Before-and-after scene images:

- - - -

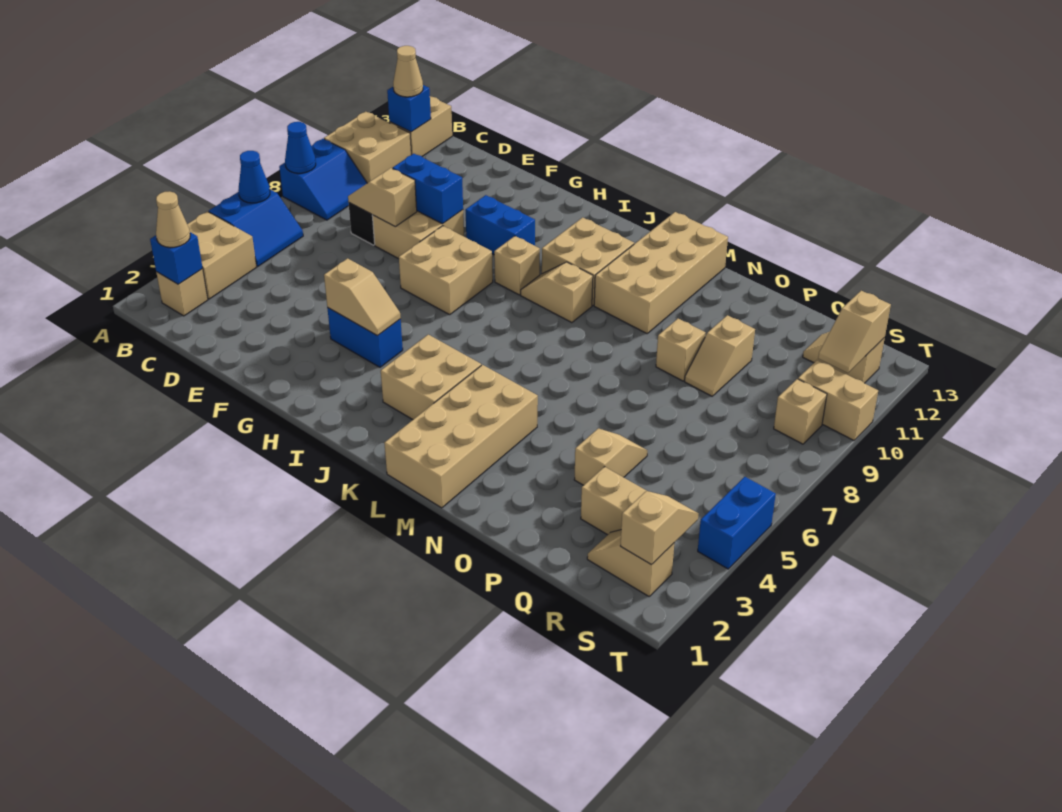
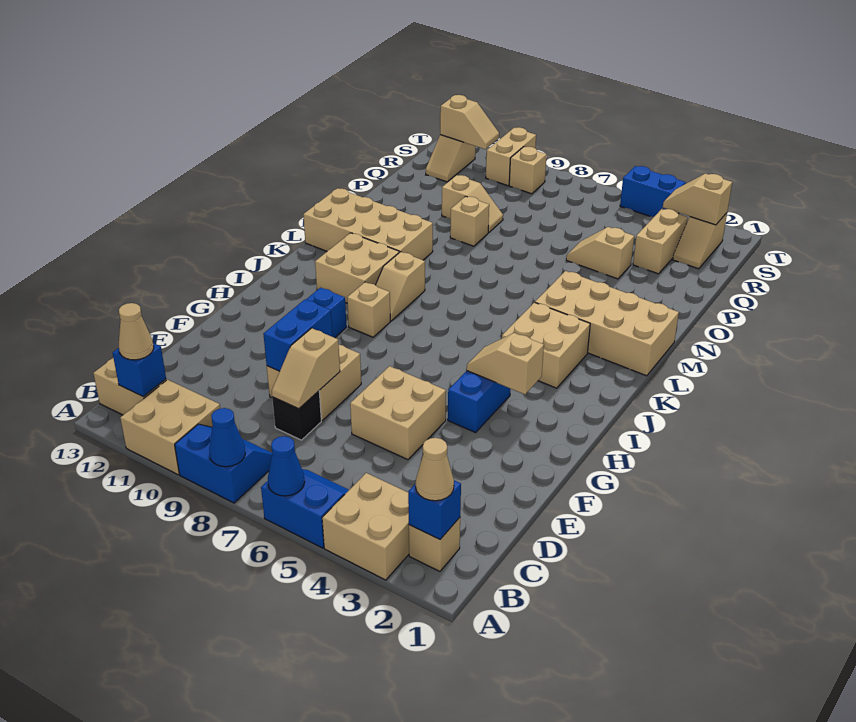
tan slope G4:H4 level 2 top G -> tan slope H3:H4 level 2 top 3
tan brick G7:H8 level 1 -> tan brick E5:F6 level 1

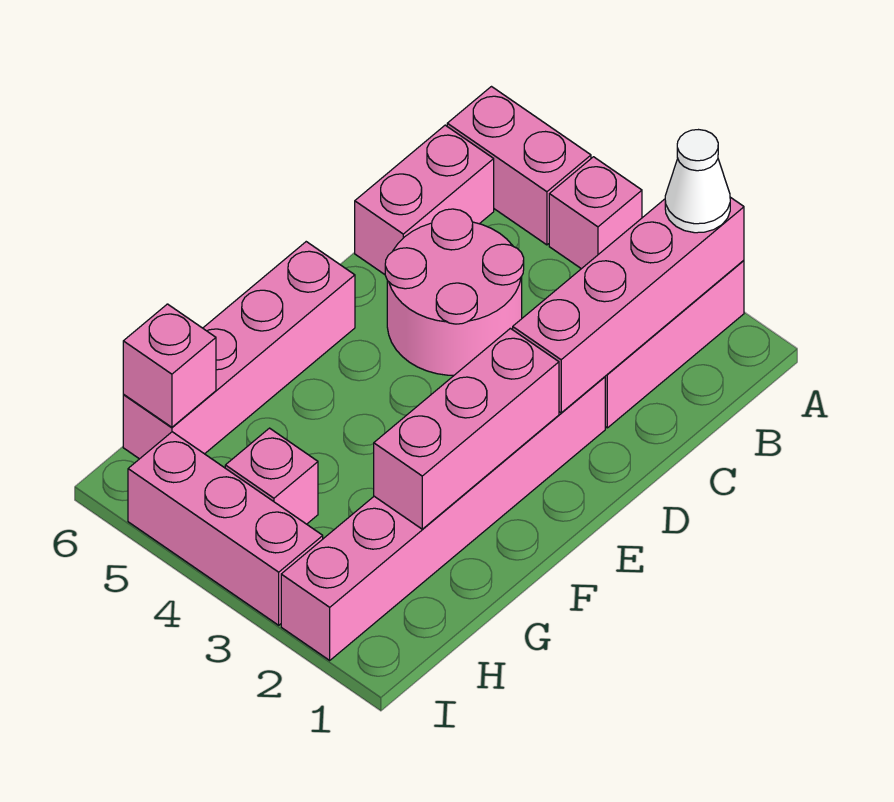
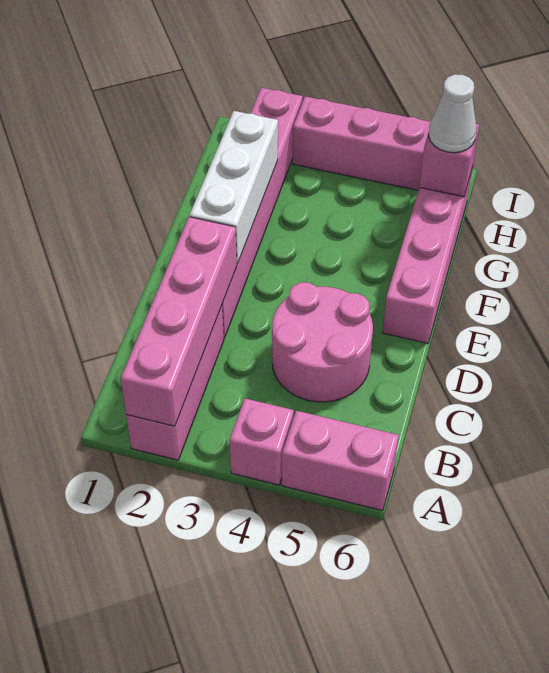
white cone A2 level 3 -> white cone H6 level 3
pink brick B6:C6 level 1 -> none
pink brick E2:G2 level 2 -> white brick E2:G2 level 2
pink brick H4 level 1 -> none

- - - -

Work item: Write out, please, only the lines from the one with "pink brick B6:C6 level 1 -> none" through the last line above, both included and unchanged.

Result for this task:
pink brick B6:C6 level 1 -> none
pink brick E2:G2 level 2 -> white brick E2:G2 level 2
pink brick H4 level 1 -> none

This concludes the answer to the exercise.